> **WHAT NEEDS TO BE DONE**: Pull each line containing "grey" from the data.

> **RECORD EXCERPTS**:
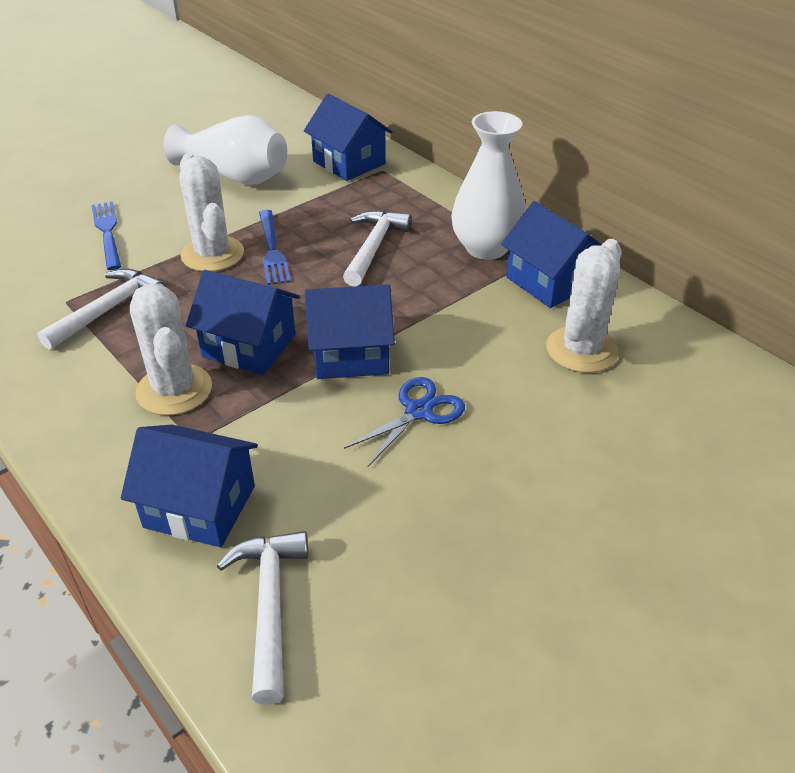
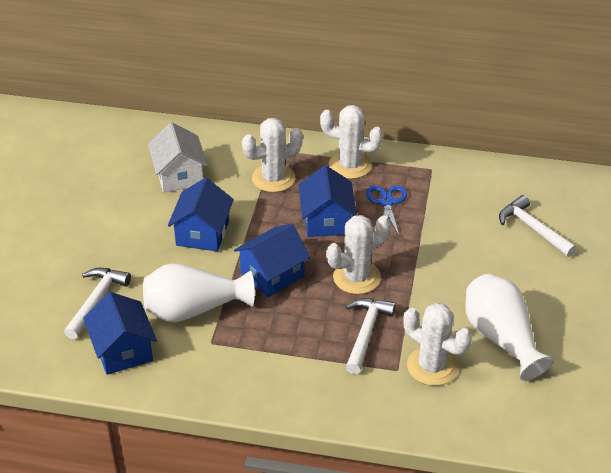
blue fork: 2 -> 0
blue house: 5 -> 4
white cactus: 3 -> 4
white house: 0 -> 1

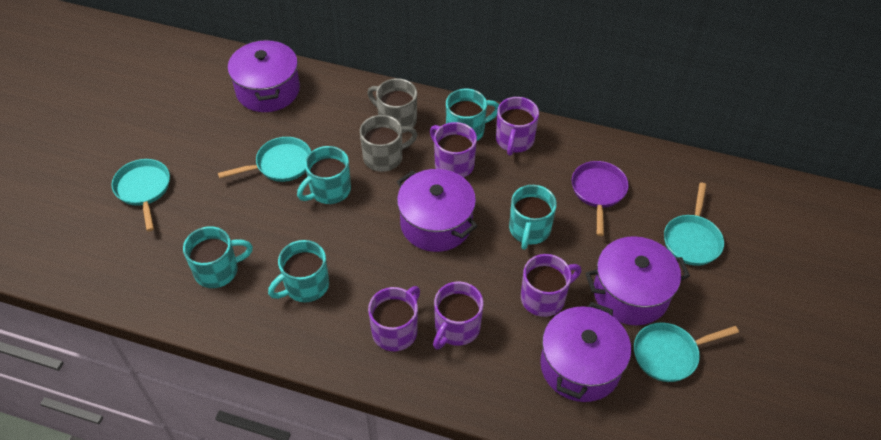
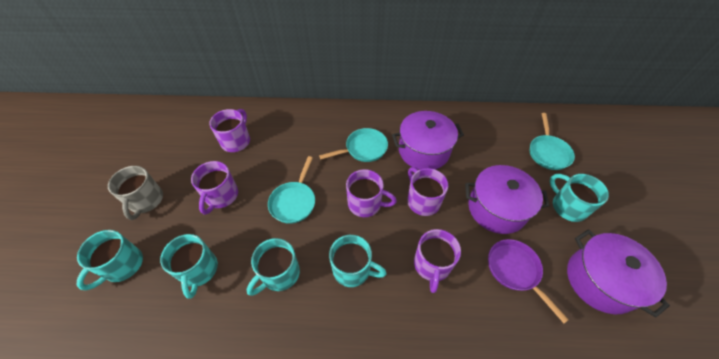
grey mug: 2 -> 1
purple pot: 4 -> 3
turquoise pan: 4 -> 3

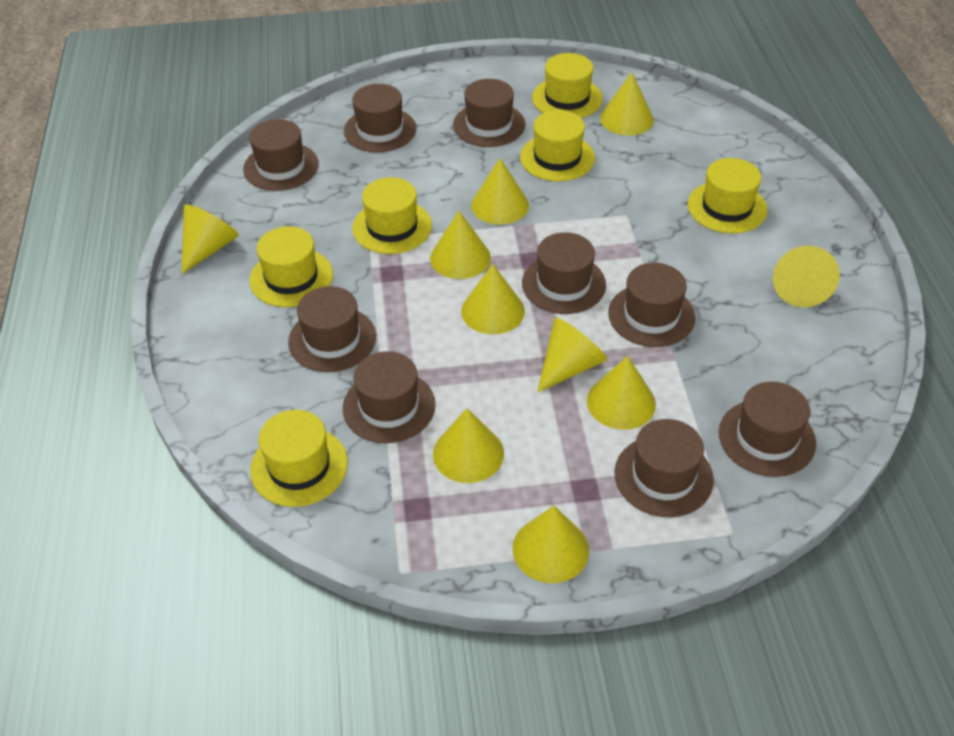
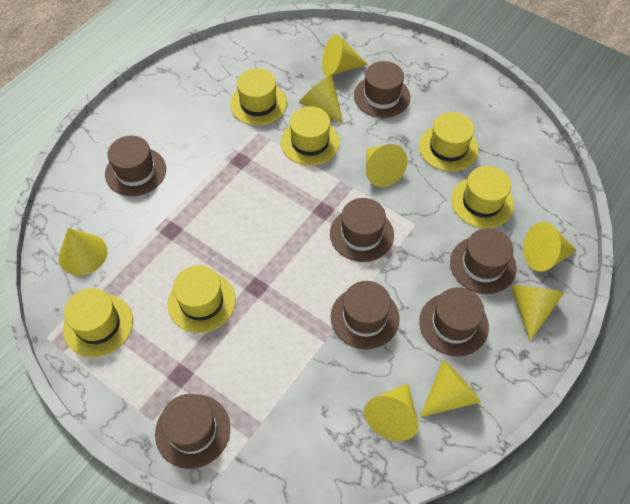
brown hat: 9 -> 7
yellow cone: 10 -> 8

==

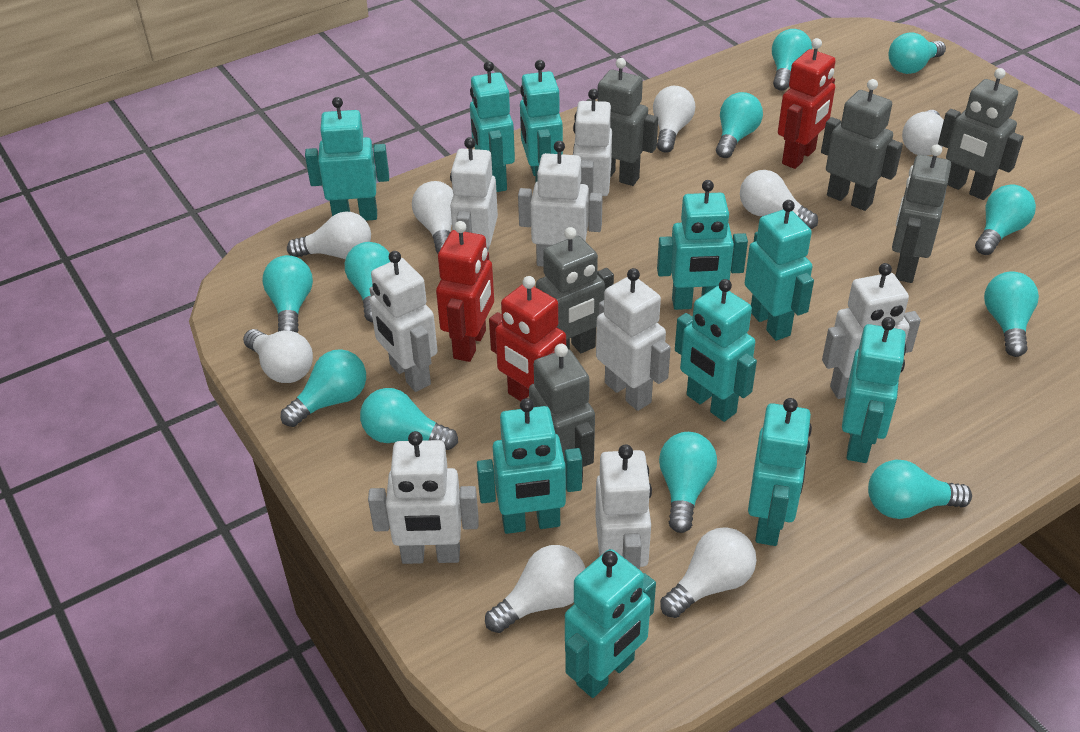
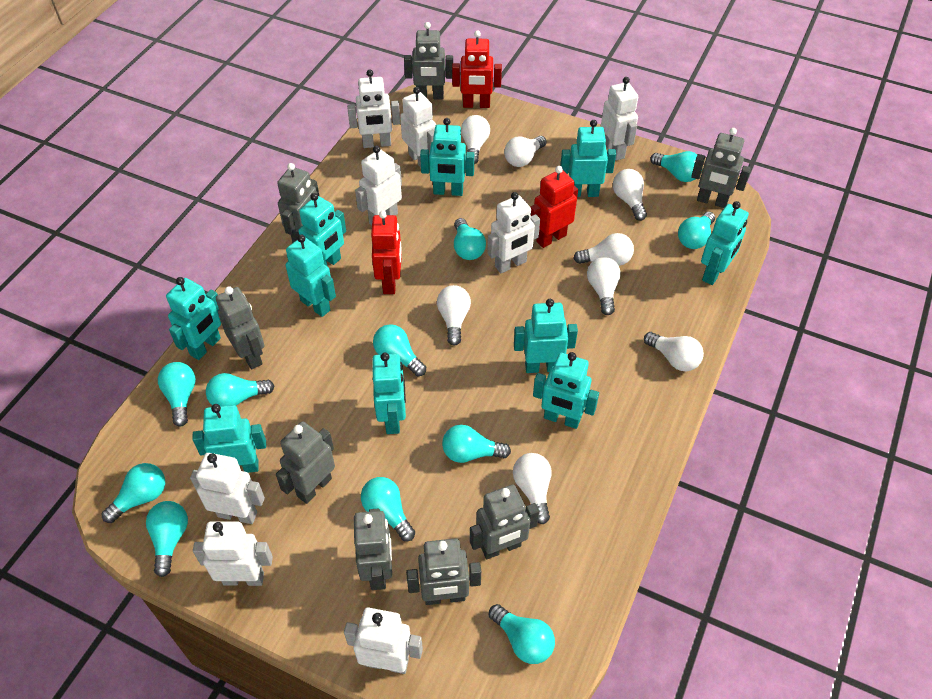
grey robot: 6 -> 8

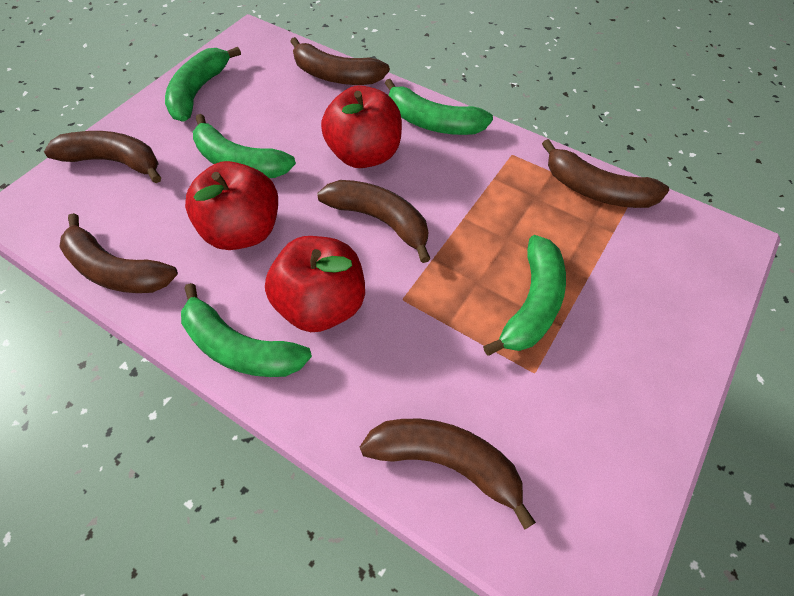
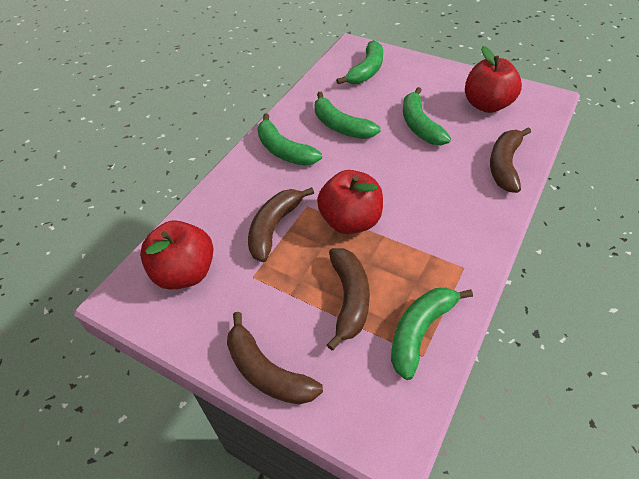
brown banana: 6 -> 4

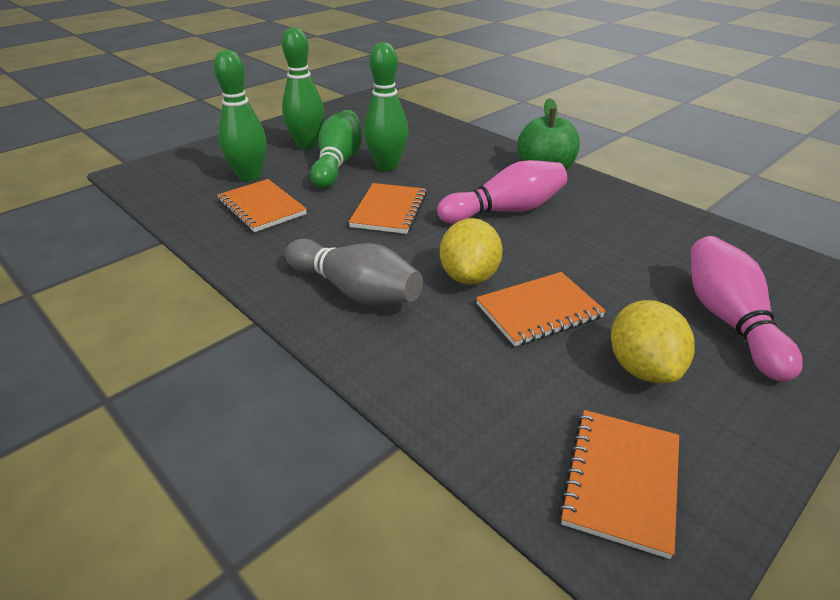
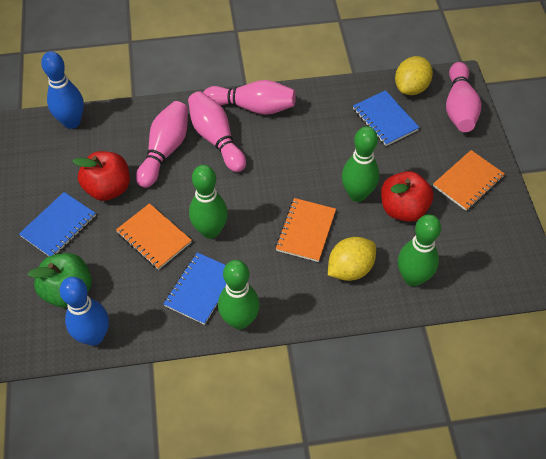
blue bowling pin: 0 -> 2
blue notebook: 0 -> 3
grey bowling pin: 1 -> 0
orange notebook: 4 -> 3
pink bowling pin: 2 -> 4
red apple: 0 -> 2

> **TASK OUTPUT**:
grey mug: 2 -> 1
grey robot: 6 -> 8
grey bowling pin: 1 -> 0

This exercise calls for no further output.